### THE PROBLEM
Produce one exact copy of the records, no pictures.
### SOURCE INFORMATION ###
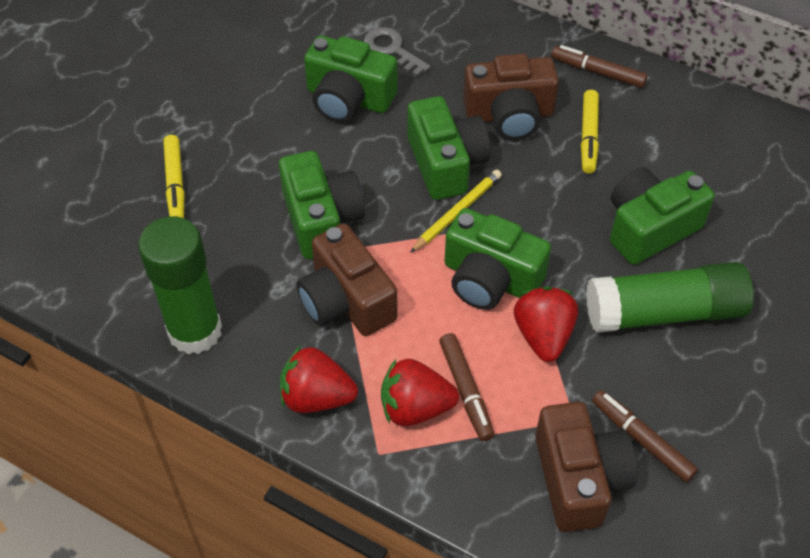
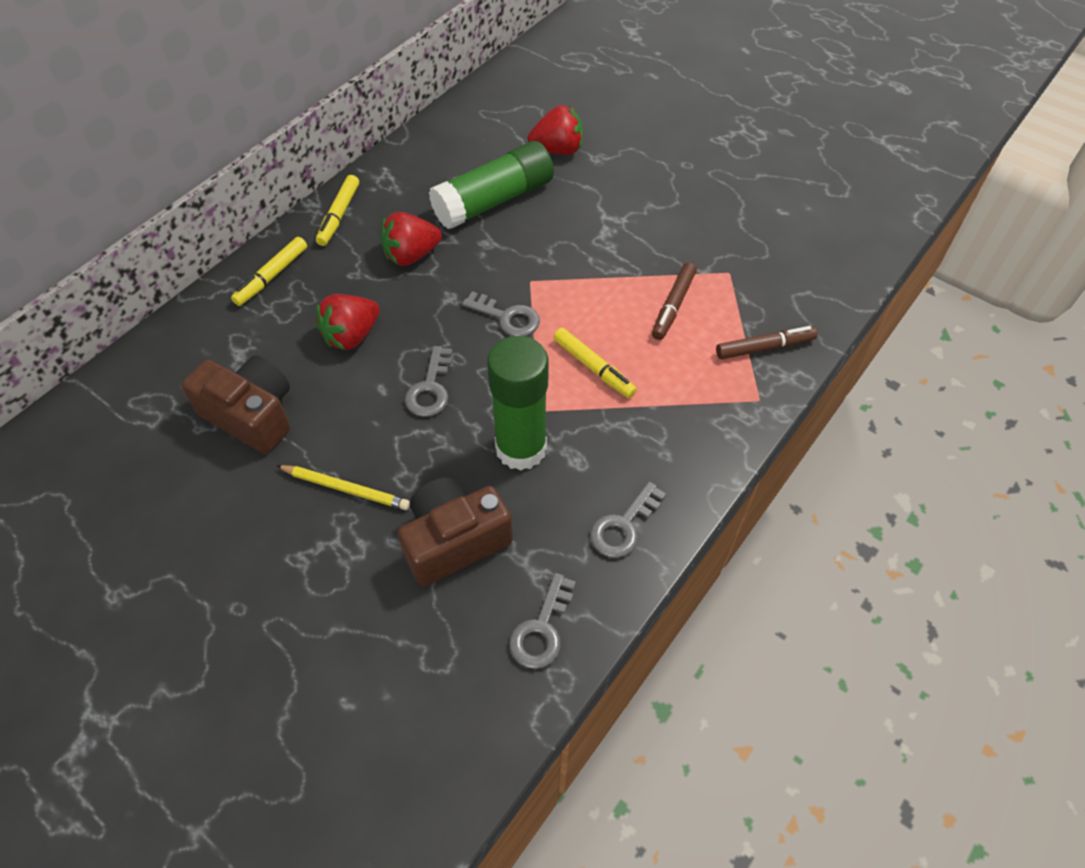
brown camera: 3 -> 2
brown marker: 3 -> 2
green camera: 5 -> 0
grey key: 1 -> 4
yellow marker: 2 -> 3

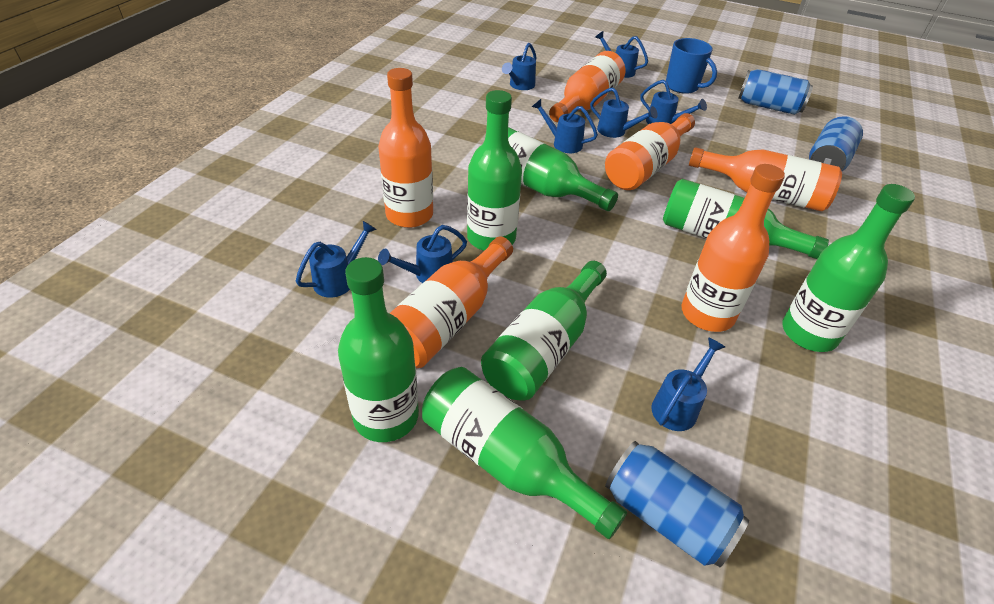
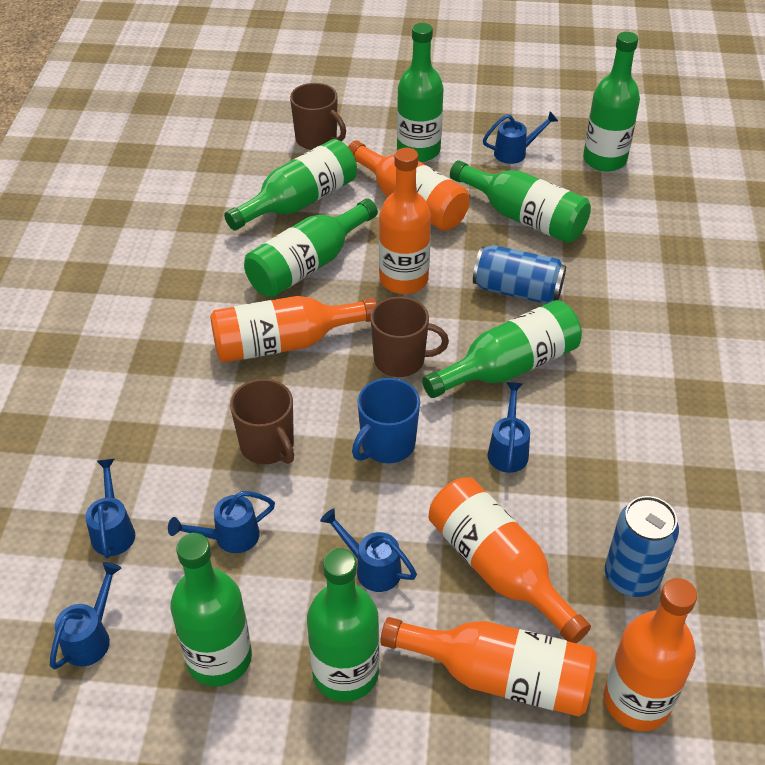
blue can: 3 -> 2
blue watering can: 8 -> 6
brown mug: 0 -> 3
green bottle: 7 -> 8

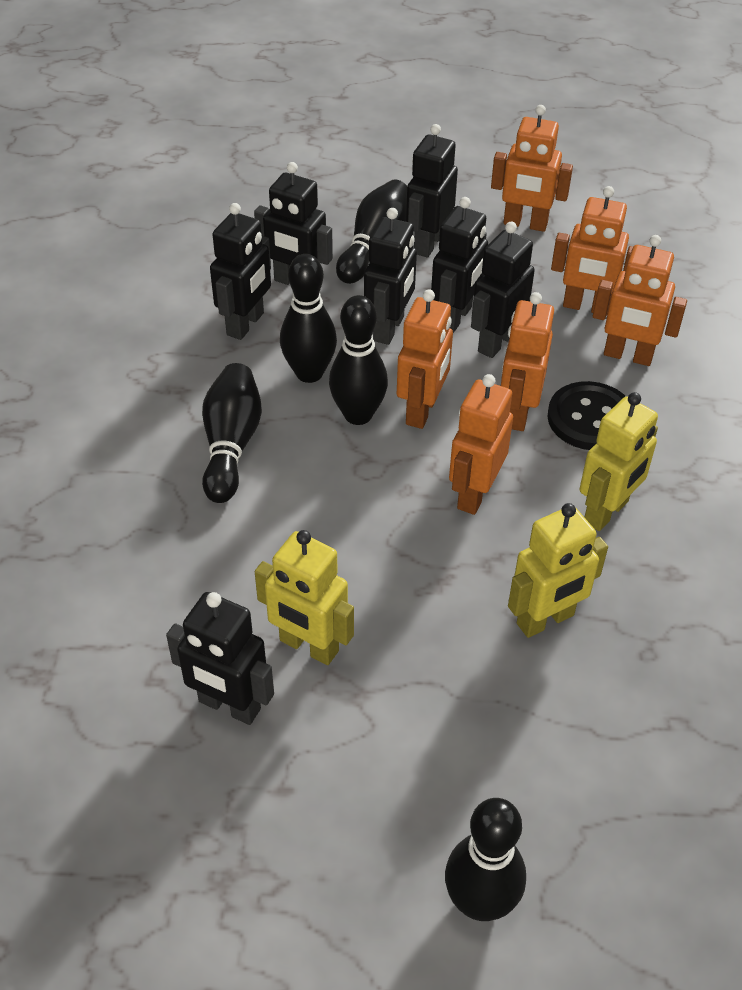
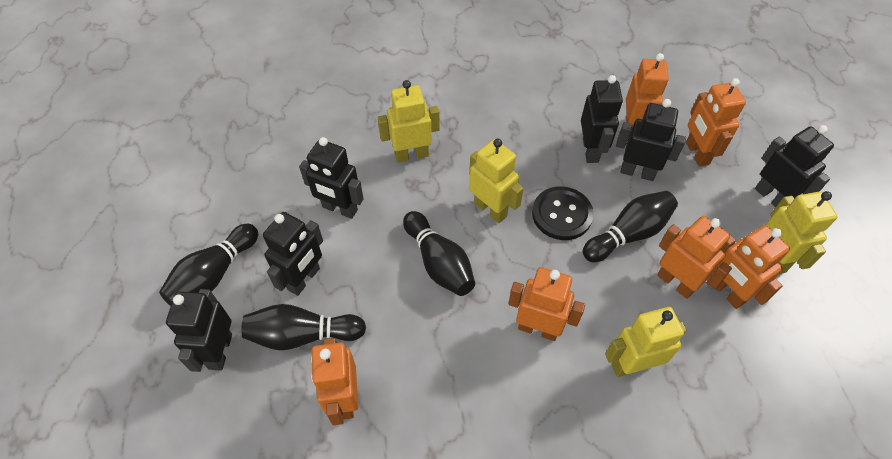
black bowling pin: 5 -> 4
black robot: 7 -> 6
yellow robot: 3 -> 4

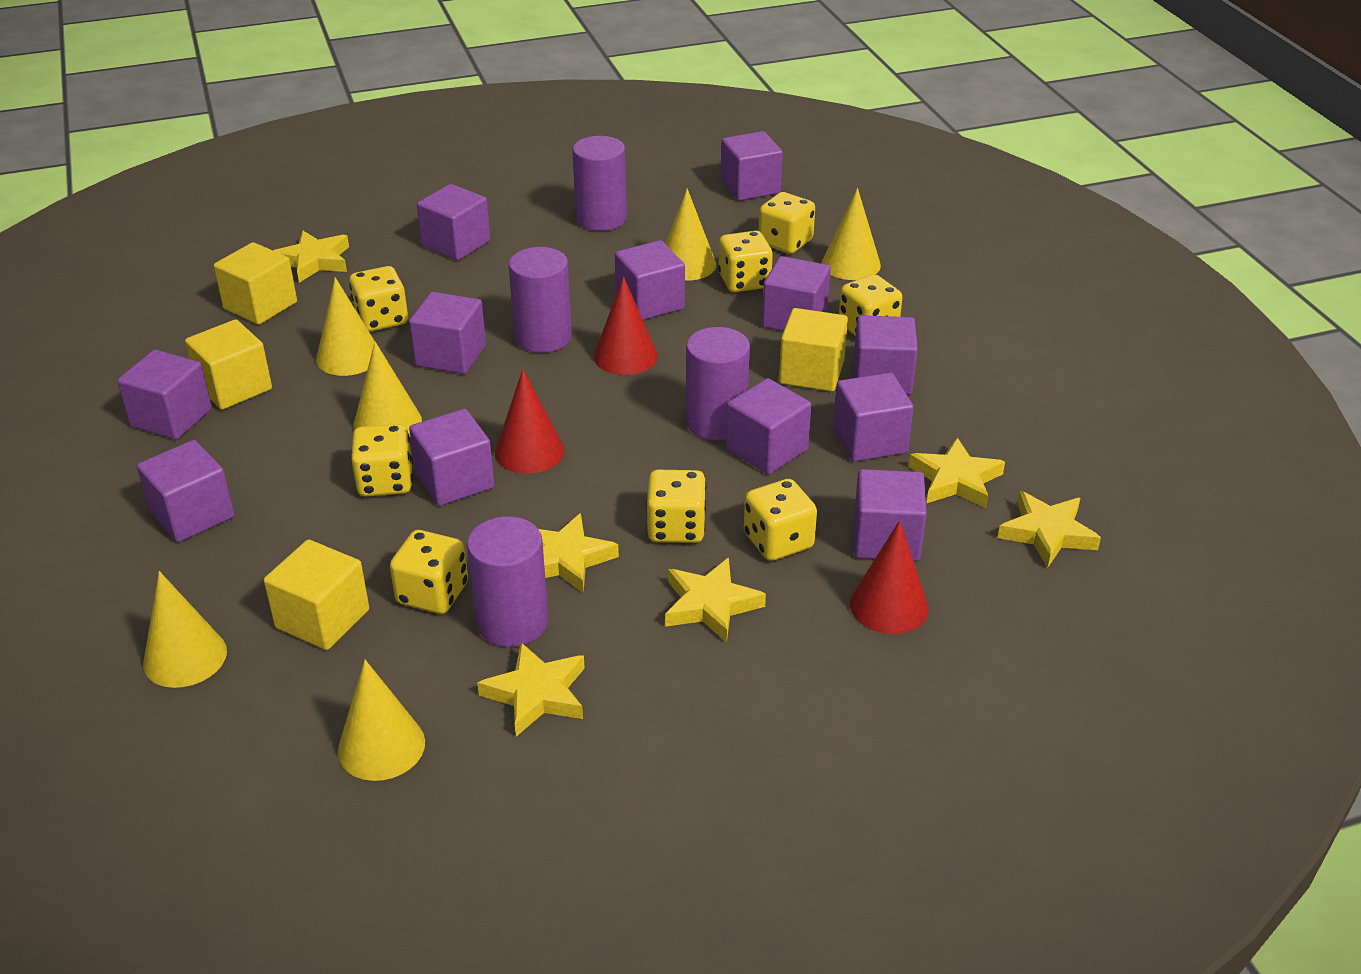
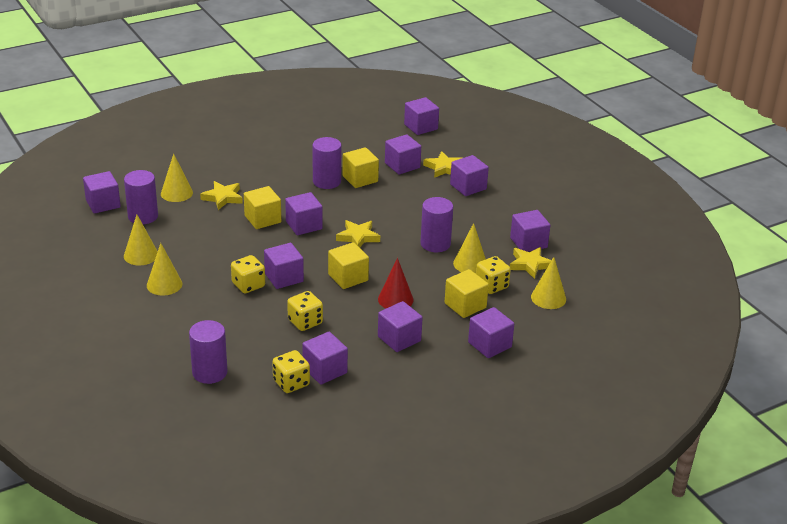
purple cube: 12 -> 10
red cone: 3 -> 1
yellow cone: 6 -> 5
yellow dice: 8 -> 4
yellow star: 6 -> 4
###
### THE COMPLETED TASK
brown camera: 3 -> 2
brown marker: 3 -> 2
green camera: 5 -> 0
grey key: 1 -> 4
yellow marker: 2 -> 3

blue can: 3 -> 2
blue watering can: 8 -> 6
brown mug: 0 -> 3
green bottle: 7 -> 8

black bowling pin: 5 -> 4
black robot: 7 -> 6
yellow robot: 3 -> 4

purple cube: 12 -> 10
red cone: 3 -> 1
yellow cone: 6 -> 5
yellow dice: 8 -> 4
yellow star: 6 -> 4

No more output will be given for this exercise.